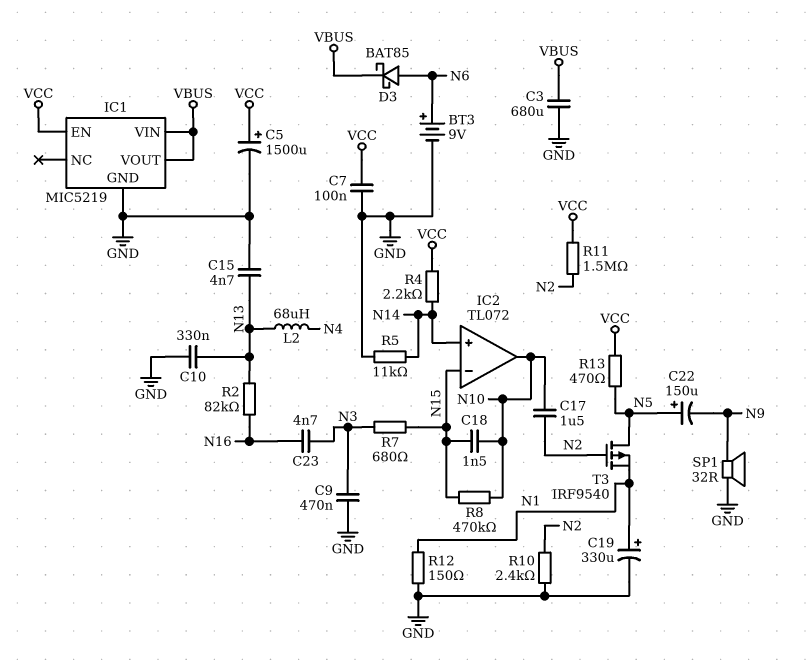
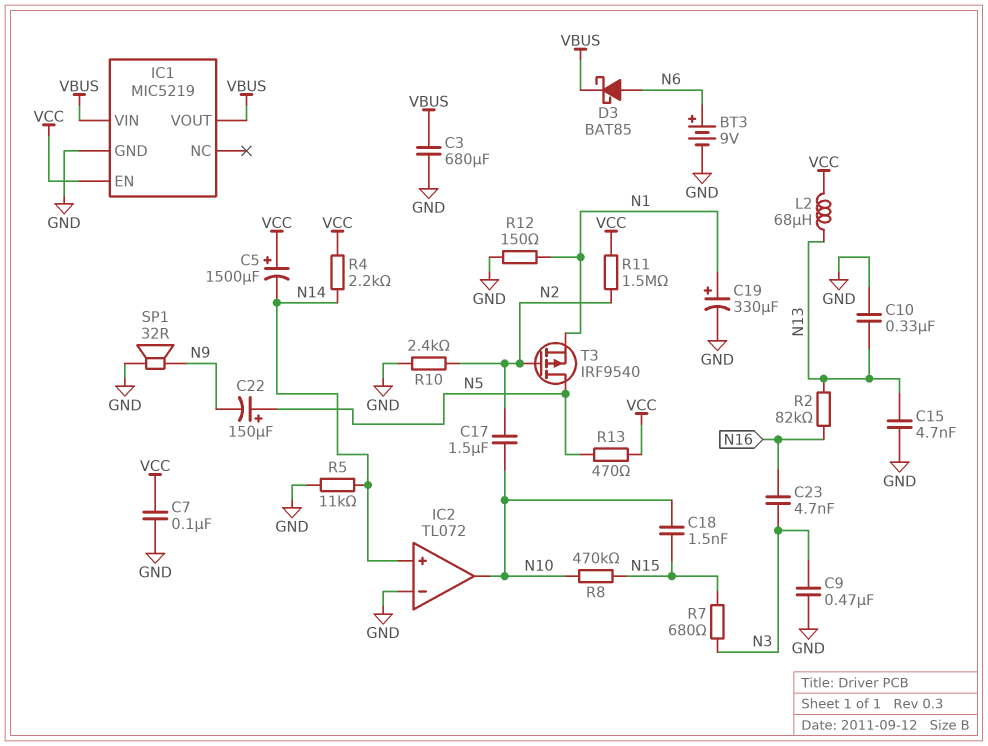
C5: 1500uF (plus VCC, minus GND) -> 1500uF (plus VCC, minus N14)
IC2 pin in-: N15 -> GND
L2: 68uH (N4, N13) -> 68uH (N13, VCC)

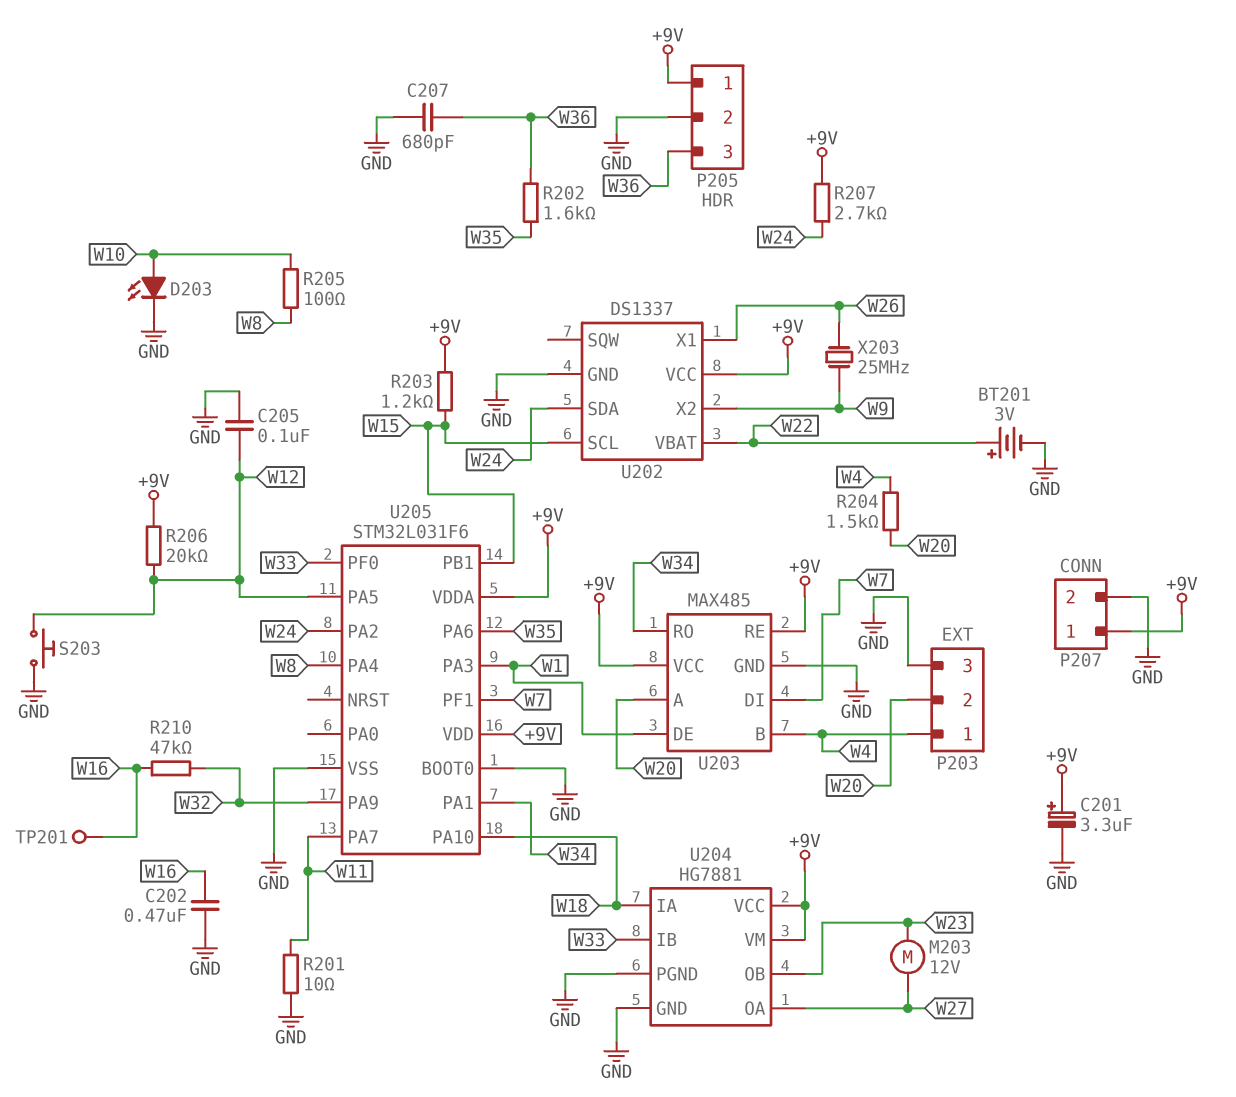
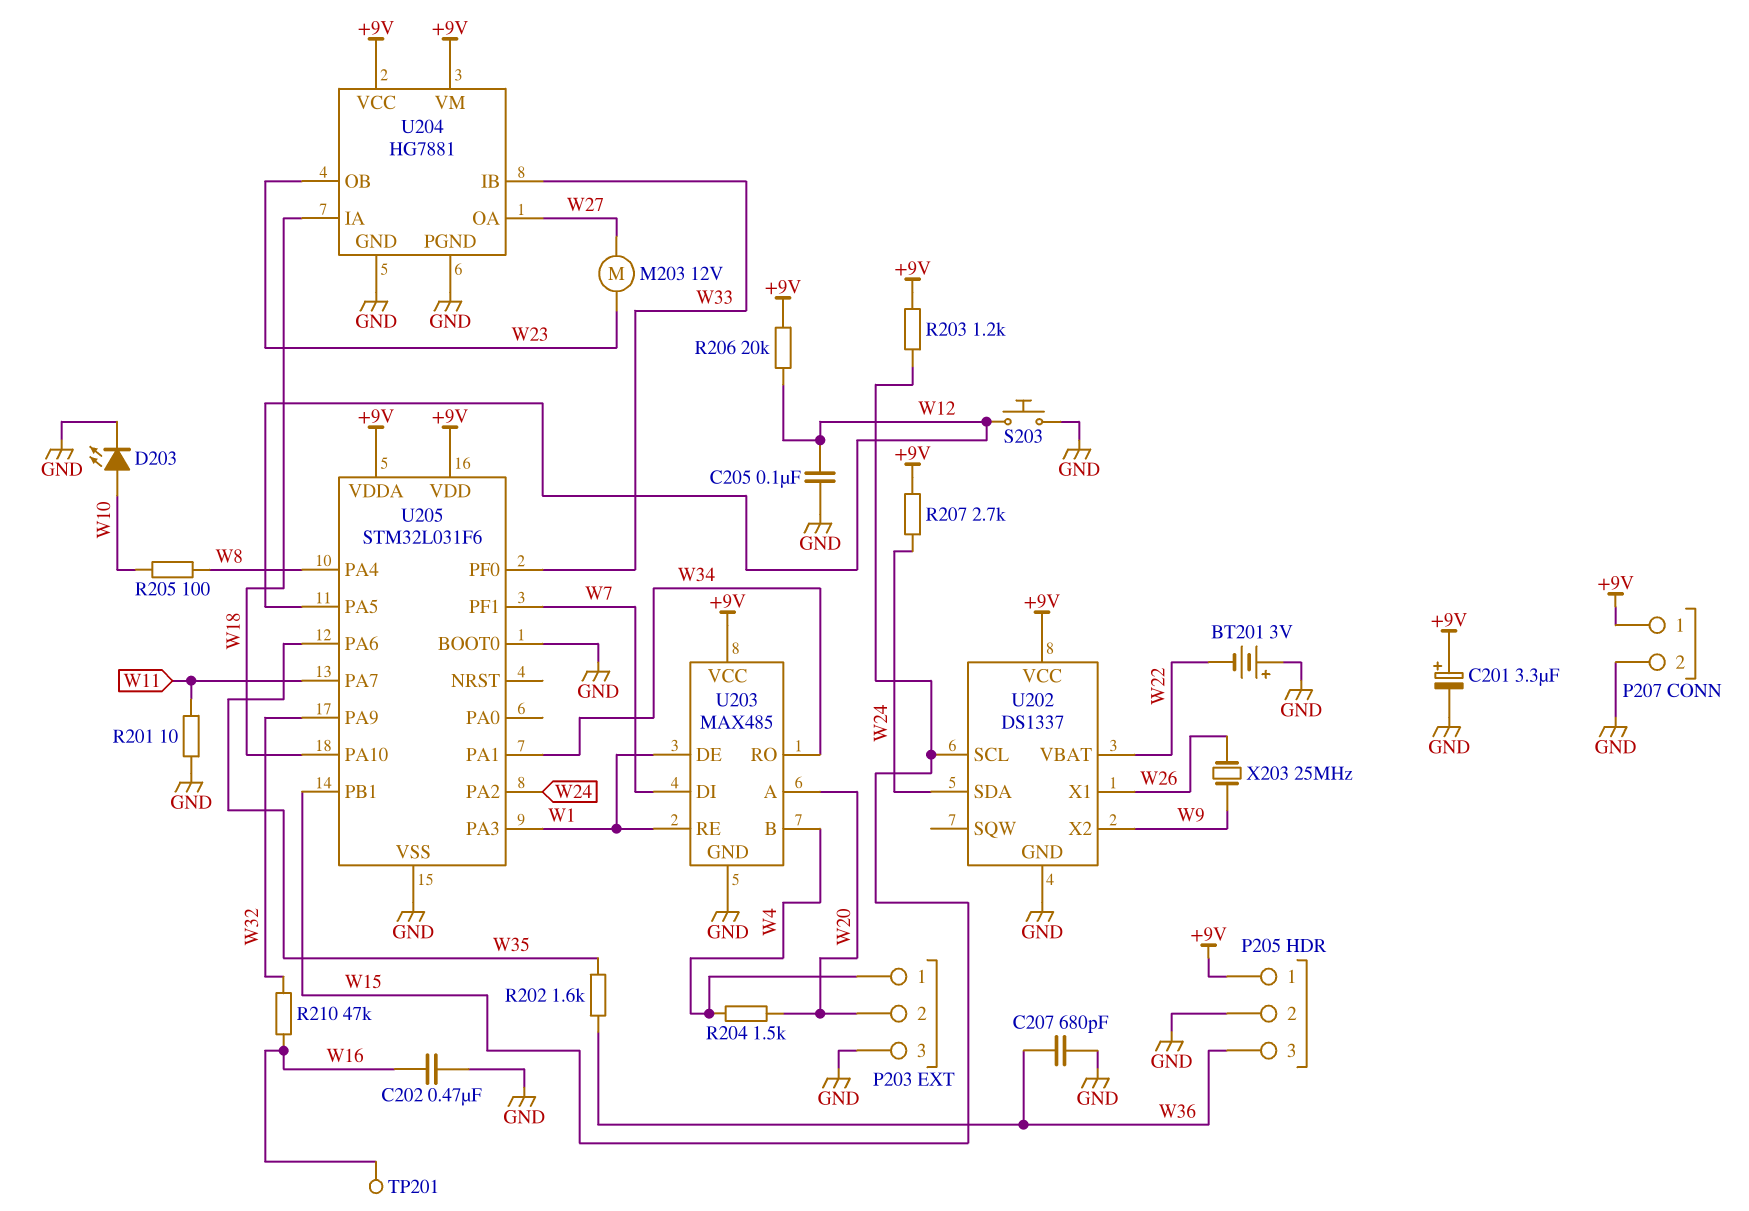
BT201: 3V (plus W22, minus GND) -> 3V (plus GND, minus W22)
U203 pin RE: +9V -> W1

#### Task goal:
Line count for the string "plus": tally the lines of the records above that contain it and give only the result.

#### Solution to this task:
2